<<<<

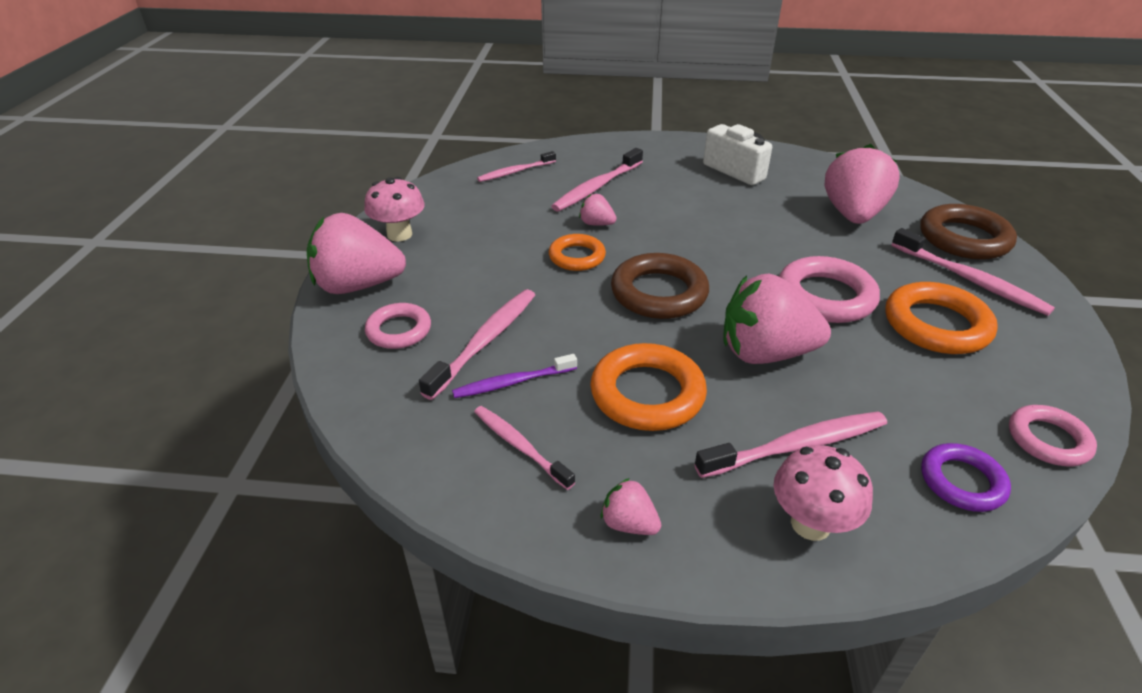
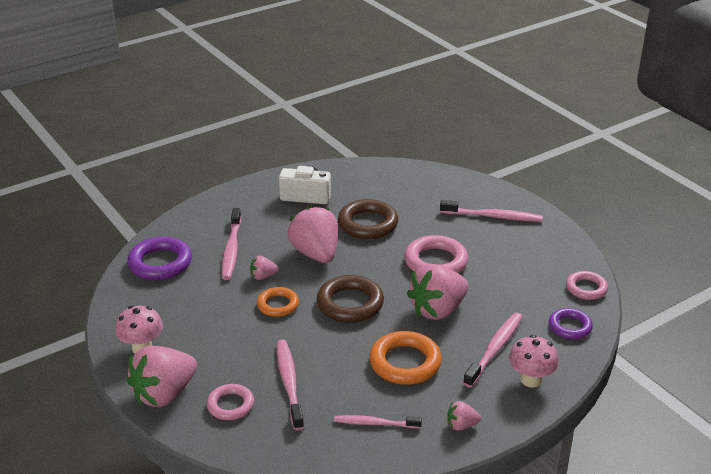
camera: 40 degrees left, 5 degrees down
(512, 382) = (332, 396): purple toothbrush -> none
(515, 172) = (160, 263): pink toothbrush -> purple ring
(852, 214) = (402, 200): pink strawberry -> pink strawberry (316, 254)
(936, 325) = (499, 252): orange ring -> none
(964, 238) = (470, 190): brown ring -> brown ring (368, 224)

>>>>

__To do__
Once the pictures are set aside, repeat the data above exactly as written.

__Response to this task__
camera: 40 degrees left, 5 degrees down
(512, 382) = (332, 396): purple toothbrush -> none
(515, 172) = (160, 263): pink toothbrush -> purple ring
(852, 214) = (402, 200): pink strawberry -> pink strawberry (316, 254)
(936, 325) = (499, 252): orange ring -> none
(964, 238) = (470, 190): brown ring -> brown ring (368, 224)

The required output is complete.